─── Records for the exercise ───

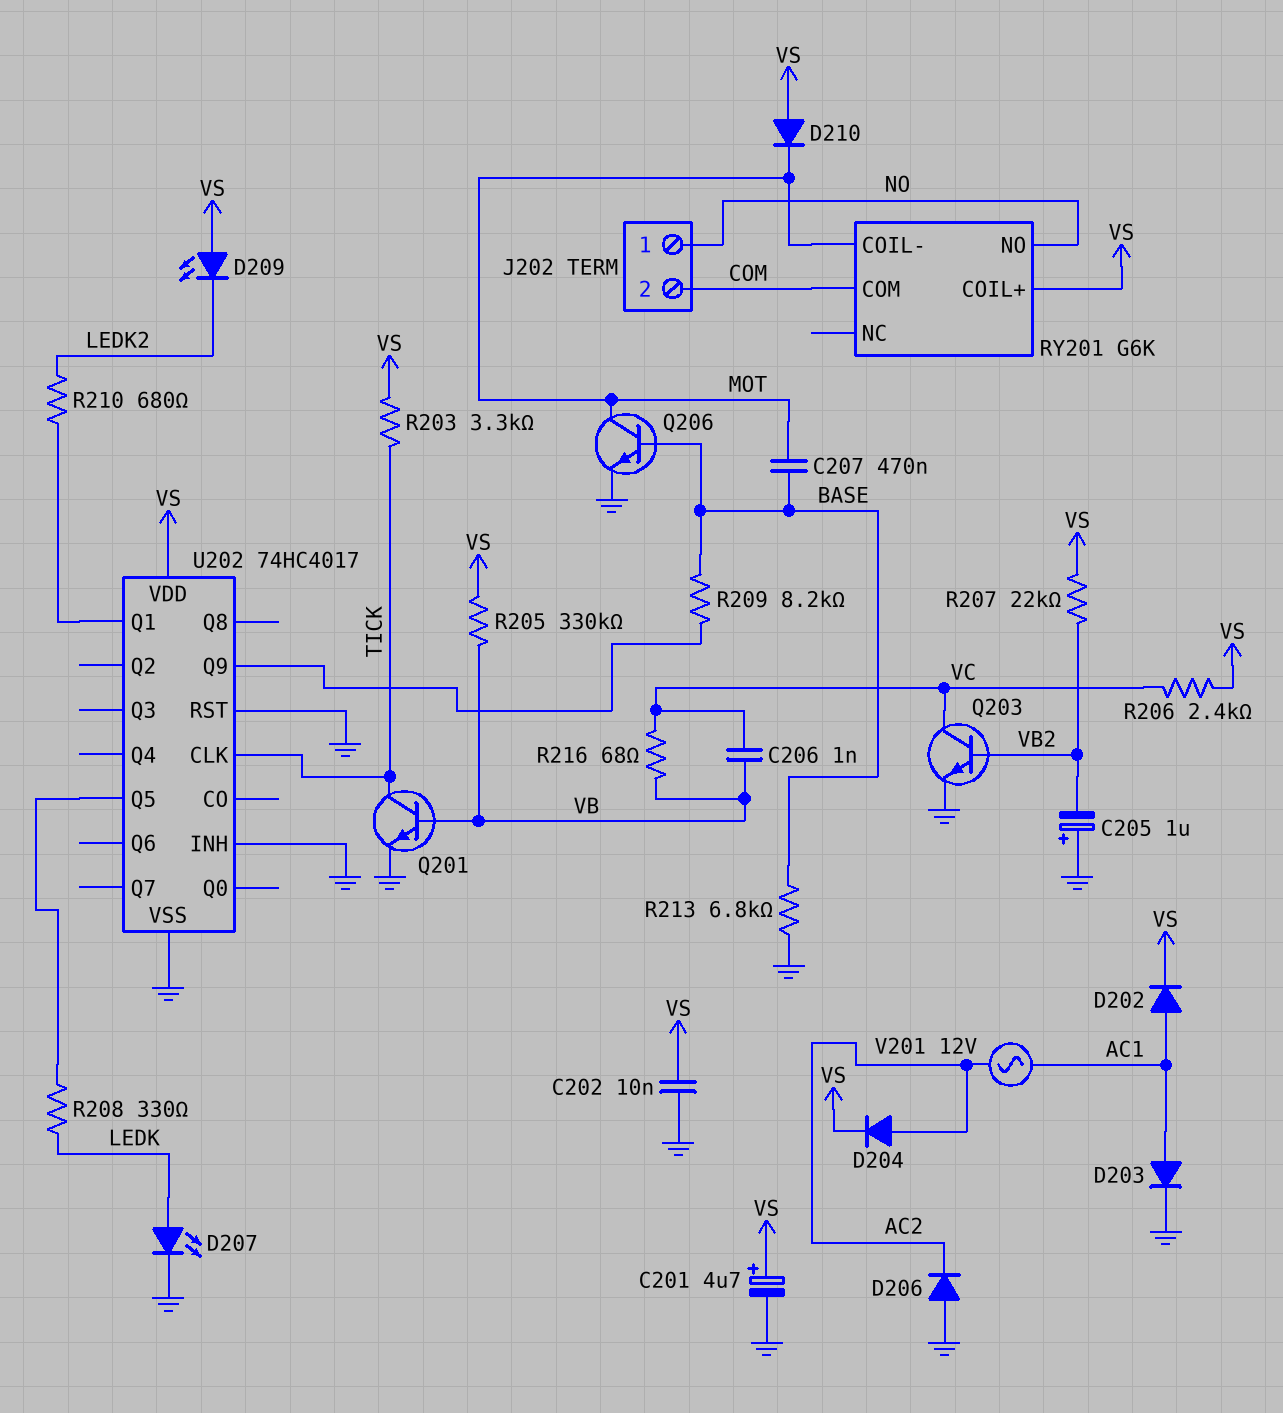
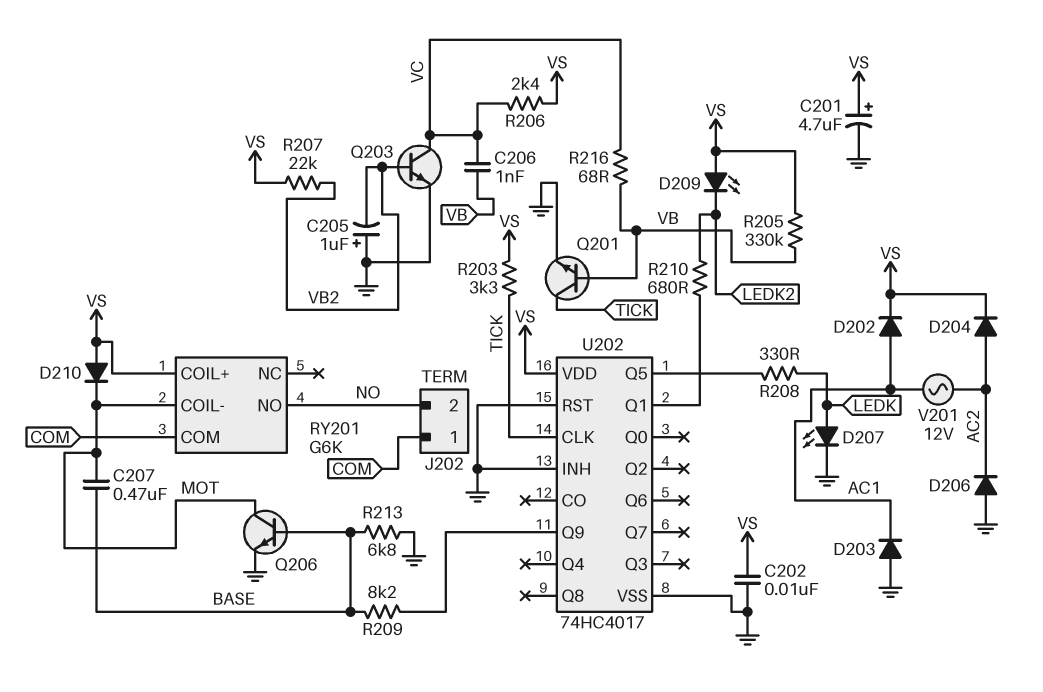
D203: diode (A AC1, K GND) -> diode (A GND, K AC1)
J202 pin 1: NO -> COM
J202 pin 2: COM -> NO

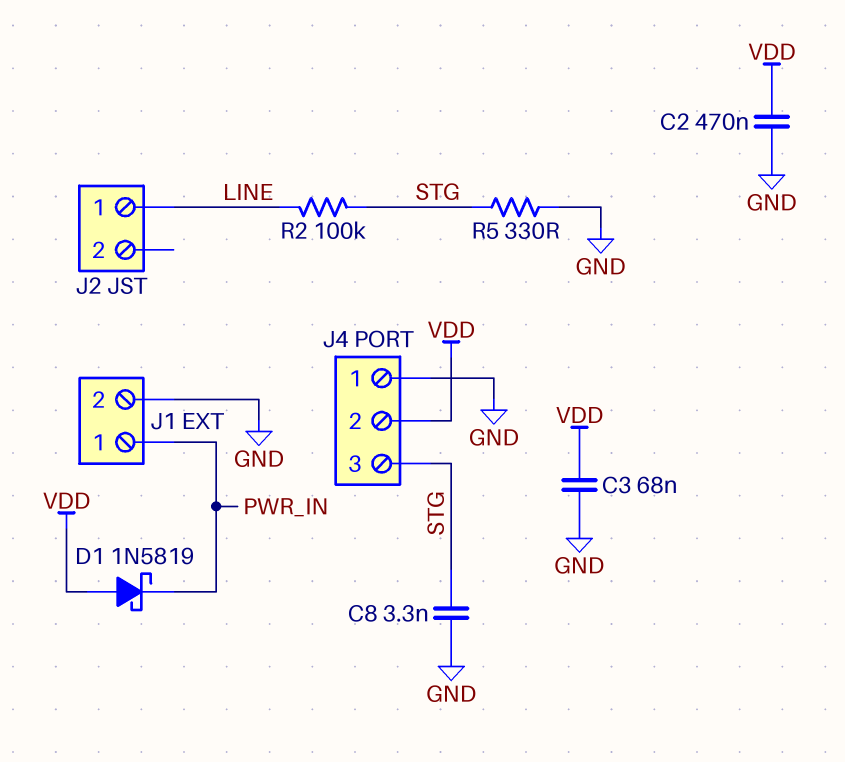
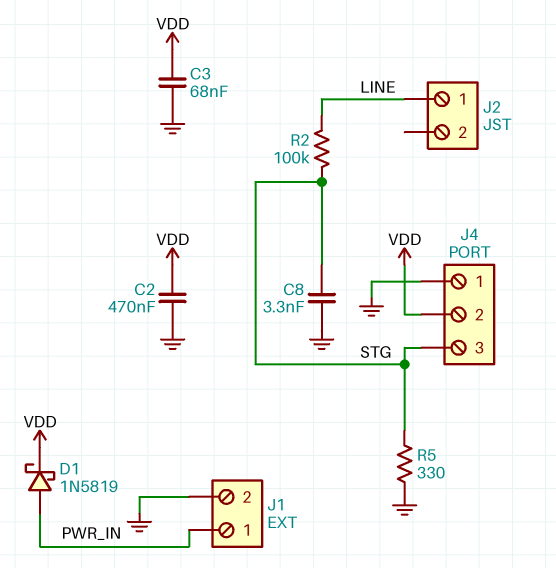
D1: schottky 1N5819 (A VDD, K PWR_IN) -> schottky 1N5819 (A PWR_IN, K VDD)

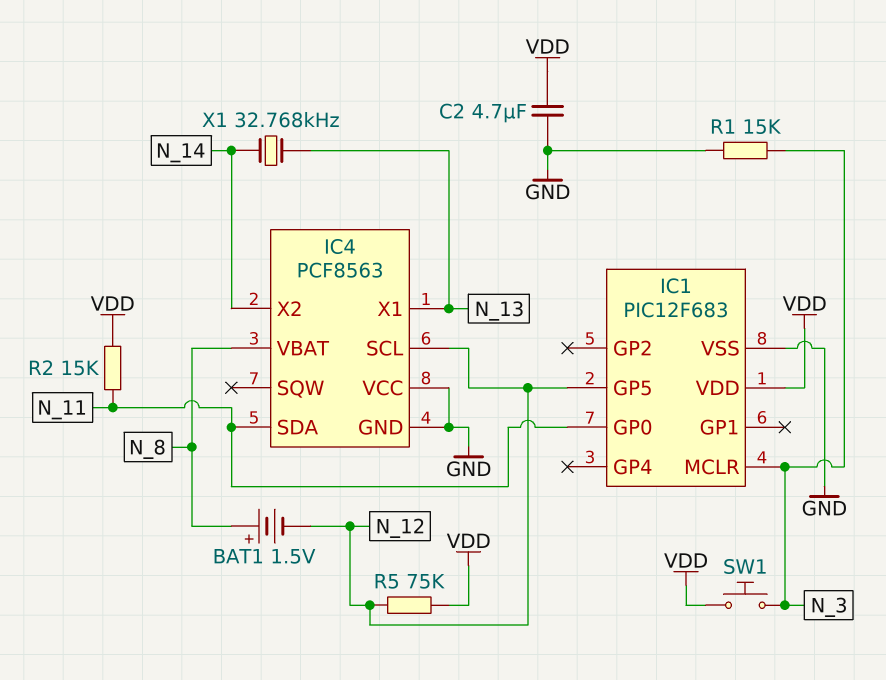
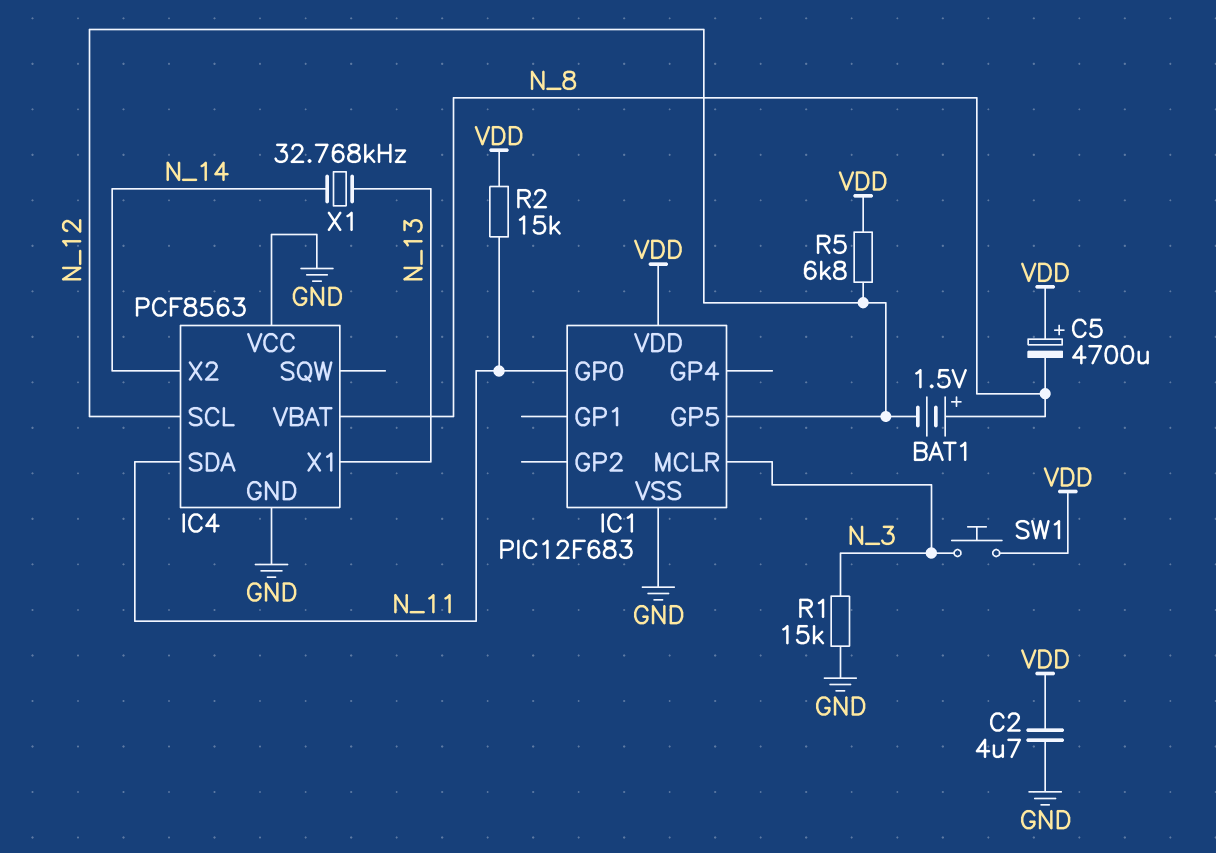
C5: none -> 4700uF (plus VDD, minus N_8)
R5: 75k (N_12, VDD) -> 6.8k (N_12, VDD)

───

» **Problem**
Write out the data again word for word, minus any images.

» **Your solution**
D203: diode (A AC1, K GND) -> diode (A GND, K AC1)
J202 pin 1: NO -> COM
J202 pin 2: COM -> NO

D1: schottky 1N5819 (A VDD, K PWR_IN) -> schottky 1N5819 (A PWR_IN, K VDD)

C5: none -> 4700uF (plus VDD, minus N_8)
R5: 75k (N_12, VDD) -> 6.8k (N_12, VDD)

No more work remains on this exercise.